• Exercise inputs:
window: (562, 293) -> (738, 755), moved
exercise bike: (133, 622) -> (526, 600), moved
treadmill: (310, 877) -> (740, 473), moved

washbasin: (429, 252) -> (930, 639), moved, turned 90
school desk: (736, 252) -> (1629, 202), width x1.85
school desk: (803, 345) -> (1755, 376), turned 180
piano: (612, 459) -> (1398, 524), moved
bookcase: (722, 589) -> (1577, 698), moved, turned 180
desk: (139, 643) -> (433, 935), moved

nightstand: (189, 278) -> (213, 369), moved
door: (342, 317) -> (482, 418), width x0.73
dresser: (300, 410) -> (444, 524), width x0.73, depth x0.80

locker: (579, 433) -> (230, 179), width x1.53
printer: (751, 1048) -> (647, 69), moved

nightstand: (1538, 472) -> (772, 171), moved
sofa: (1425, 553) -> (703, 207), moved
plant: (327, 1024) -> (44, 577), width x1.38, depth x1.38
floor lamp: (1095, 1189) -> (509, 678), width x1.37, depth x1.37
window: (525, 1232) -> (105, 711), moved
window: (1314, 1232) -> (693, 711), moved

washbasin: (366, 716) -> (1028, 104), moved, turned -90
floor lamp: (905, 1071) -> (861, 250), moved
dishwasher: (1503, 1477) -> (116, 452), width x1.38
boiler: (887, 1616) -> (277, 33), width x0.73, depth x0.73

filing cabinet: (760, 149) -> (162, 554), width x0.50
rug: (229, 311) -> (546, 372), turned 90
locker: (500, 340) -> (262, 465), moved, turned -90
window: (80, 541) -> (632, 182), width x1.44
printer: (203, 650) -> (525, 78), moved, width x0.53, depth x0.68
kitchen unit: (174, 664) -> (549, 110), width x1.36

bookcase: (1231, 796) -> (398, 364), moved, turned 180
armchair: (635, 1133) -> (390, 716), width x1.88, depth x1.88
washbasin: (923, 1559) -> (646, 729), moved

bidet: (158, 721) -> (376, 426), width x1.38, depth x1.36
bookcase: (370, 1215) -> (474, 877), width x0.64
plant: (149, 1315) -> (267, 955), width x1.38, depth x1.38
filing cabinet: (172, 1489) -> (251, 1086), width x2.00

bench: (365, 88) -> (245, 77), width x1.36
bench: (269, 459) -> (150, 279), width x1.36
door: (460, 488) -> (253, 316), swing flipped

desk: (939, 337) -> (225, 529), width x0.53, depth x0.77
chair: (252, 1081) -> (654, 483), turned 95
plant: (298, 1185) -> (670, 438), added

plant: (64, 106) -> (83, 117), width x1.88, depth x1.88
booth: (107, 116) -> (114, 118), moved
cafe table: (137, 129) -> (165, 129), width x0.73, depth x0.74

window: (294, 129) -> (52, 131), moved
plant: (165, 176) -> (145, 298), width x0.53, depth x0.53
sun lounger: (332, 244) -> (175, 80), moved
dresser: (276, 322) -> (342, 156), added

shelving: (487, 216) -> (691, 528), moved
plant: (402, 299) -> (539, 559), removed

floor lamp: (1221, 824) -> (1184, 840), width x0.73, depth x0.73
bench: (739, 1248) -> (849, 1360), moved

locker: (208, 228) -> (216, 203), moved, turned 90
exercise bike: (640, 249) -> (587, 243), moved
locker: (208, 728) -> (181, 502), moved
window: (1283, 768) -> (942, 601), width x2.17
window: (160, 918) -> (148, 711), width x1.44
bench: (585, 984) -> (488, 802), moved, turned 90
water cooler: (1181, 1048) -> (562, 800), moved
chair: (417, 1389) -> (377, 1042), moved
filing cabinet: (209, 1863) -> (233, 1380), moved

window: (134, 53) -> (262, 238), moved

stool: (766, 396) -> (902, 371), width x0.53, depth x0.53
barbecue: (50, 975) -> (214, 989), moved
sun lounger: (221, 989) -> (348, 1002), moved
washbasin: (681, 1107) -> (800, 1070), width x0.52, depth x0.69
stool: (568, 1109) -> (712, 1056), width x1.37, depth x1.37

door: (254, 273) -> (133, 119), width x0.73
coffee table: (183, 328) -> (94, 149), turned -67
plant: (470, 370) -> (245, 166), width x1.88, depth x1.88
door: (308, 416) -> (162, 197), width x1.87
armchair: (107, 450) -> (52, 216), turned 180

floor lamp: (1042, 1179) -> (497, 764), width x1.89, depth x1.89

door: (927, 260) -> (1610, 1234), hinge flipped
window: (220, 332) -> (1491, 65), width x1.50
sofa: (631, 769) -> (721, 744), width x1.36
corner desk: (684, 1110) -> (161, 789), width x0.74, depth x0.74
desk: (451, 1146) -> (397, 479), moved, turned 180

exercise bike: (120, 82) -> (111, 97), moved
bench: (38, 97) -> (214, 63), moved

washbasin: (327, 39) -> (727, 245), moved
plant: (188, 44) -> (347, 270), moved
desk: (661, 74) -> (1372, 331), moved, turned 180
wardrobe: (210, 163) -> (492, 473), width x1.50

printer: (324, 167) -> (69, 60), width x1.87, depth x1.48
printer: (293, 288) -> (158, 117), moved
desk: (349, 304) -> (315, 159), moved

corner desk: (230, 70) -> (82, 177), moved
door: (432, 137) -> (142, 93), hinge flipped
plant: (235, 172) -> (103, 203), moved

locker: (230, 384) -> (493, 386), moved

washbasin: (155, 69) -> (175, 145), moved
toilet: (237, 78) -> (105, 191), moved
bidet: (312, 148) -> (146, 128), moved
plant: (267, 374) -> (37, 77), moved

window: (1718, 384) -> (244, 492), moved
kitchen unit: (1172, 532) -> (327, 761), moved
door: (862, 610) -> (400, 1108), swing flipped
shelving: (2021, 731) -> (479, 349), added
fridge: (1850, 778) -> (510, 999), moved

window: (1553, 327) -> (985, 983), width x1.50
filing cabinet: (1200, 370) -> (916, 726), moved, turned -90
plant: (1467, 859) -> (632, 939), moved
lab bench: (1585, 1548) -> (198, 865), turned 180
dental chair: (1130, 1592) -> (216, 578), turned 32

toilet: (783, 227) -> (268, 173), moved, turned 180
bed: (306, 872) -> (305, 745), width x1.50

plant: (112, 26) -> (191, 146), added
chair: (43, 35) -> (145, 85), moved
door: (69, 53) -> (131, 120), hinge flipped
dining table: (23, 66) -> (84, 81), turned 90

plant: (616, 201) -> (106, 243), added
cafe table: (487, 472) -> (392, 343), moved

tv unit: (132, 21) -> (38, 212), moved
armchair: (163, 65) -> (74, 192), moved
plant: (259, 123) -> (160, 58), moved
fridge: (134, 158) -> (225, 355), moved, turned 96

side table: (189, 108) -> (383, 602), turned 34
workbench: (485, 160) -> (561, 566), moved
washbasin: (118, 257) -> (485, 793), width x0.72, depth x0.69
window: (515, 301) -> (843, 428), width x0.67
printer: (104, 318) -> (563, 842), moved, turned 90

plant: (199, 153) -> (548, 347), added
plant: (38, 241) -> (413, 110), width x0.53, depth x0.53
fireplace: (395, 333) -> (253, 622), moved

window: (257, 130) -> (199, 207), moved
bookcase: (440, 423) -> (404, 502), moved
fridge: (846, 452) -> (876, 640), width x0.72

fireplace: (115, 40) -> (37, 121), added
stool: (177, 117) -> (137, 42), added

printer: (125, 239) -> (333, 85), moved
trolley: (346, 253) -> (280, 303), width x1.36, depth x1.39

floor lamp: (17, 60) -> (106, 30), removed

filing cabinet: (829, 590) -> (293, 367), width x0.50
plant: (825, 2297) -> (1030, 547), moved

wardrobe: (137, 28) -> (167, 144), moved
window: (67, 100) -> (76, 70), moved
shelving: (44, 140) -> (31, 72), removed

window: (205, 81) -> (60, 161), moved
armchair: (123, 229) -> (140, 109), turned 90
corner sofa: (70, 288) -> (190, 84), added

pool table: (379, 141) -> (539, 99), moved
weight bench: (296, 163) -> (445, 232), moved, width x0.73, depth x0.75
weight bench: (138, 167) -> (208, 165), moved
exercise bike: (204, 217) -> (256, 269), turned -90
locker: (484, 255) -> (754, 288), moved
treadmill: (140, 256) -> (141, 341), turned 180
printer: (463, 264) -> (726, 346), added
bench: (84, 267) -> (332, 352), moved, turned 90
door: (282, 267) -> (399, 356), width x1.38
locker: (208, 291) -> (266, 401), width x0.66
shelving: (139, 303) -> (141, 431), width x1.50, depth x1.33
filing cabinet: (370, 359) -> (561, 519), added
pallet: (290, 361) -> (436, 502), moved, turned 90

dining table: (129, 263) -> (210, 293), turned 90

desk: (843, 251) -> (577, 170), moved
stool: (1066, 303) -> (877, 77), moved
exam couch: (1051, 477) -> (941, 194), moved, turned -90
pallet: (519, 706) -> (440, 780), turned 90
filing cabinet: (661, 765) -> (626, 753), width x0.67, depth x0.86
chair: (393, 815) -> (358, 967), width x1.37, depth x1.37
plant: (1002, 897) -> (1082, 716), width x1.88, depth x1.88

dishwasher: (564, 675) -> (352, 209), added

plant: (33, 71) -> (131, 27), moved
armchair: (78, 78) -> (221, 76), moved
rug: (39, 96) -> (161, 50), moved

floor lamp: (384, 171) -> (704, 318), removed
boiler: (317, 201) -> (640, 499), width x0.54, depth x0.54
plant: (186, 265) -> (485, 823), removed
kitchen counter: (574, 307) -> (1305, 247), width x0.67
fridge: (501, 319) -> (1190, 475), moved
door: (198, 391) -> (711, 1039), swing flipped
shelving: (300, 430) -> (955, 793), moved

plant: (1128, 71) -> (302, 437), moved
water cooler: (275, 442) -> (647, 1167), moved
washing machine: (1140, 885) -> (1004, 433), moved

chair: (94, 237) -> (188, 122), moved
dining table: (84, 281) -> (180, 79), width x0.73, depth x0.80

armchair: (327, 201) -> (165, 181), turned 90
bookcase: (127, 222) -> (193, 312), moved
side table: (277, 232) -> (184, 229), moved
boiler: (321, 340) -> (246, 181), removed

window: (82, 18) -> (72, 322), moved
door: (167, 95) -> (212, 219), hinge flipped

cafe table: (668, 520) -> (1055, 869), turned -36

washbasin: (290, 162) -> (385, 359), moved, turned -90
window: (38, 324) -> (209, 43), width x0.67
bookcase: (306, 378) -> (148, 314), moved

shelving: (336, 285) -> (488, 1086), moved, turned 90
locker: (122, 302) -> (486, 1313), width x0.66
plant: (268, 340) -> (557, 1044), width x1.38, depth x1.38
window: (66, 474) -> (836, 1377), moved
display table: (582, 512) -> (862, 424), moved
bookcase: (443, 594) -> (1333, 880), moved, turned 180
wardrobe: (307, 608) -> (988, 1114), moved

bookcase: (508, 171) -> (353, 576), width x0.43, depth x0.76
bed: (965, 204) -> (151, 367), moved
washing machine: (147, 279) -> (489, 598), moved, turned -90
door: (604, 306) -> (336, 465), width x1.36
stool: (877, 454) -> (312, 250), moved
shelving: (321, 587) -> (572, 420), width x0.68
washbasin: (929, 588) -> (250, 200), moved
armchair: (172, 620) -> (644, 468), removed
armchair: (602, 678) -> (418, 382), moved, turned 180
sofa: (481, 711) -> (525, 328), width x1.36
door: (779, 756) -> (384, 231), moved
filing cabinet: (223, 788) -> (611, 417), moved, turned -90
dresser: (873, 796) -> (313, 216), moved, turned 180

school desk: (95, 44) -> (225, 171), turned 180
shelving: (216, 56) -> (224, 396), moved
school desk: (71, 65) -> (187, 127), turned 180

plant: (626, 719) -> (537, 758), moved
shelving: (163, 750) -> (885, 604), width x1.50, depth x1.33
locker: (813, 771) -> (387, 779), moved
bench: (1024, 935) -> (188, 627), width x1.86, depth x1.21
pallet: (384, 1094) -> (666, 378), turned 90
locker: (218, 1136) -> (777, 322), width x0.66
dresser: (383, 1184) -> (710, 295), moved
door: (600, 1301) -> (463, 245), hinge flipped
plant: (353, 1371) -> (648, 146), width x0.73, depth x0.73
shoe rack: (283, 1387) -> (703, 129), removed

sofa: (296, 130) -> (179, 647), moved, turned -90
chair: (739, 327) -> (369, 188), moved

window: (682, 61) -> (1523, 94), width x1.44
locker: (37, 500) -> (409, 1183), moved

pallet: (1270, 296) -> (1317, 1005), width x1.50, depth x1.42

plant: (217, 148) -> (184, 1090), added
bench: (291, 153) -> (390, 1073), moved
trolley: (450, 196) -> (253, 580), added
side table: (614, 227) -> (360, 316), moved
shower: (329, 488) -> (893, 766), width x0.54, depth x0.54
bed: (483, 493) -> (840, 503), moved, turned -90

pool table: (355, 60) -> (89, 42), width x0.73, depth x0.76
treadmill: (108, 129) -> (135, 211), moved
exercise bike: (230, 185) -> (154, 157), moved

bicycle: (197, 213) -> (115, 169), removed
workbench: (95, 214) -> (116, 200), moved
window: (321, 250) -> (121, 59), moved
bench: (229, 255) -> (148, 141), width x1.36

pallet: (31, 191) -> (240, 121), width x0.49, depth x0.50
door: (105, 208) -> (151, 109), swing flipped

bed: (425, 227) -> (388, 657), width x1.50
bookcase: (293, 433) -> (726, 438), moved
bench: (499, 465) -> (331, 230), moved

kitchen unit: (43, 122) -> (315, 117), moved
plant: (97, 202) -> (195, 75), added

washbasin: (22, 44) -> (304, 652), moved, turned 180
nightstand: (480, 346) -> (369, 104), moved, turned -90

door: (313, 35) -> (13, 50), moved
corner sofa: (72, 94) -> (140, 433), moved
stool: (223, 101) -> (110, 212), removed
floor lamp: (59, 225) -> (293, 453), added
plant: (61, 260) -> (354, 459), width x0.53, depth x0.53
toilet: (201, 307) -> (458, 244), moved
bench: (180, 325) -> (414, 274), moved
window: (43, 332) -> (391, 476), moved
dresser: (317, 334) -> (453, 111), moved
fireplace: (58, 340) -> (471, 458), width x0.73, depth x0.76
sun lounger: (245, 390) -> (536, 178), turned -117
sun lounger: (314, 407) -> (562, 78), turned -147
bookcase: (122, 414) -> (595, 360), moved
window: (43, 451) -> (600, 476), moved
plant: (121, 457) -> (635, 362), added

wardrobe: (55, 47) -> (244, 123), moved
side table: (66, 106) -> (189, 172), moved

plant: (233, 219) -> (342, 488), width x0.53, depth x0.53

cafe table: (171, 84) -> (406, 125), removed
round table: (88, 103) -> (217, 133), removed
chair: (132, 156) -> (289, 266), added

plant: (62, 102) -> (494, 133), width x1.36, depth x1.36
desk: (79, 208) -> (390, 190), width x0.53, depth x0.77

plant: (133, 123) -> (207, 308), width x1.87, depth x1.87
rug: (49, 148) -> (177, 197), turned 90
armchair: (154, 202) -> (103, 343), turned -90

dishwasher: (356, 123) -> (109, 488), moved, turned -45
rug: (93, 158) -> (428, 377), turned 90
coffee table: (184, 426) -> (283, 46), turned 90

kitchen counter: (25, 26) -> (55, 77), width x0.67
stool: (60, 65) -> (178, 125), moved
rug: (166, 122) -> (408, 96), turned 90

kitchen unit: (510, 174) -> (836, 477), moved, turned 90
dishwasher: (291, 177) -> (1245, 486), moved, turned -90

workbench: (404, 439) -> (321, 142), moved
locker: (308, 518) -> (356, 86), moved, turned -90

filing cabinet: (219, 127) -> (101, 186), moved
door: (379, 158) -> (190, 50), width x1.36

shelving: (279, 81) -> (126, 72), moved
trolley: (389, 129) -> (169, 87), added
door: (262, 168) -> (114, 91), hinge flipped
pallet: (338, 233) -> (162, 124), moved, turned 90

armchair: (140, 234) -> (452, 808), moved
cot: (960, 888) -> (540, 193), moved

• Your objective:
Look above for the line containing "filing cabinet: (172, 1489)". Output from there through the line containing "plant: (64, 106)", exactly and inclusively.

• Answer for the task:
filing cabinet: (172, 1489) -> (251, 1086), width x2.00

bench: (365, 88) -> (245, 77), width x1.36
bench: (269, 459) -> (150, 279), width x1.36
door: (460, 488) -> (253, 316), swing flipped

desk: (939, 337) -> (225, 529), width x0.53, depth x0.77
chair: (252, 1081) -> (654, 483), turned 95
plant: (298, 1185) -> (670, 438), added

plant: (64, 106) -> (83, 117), width x1.88, depth x1.88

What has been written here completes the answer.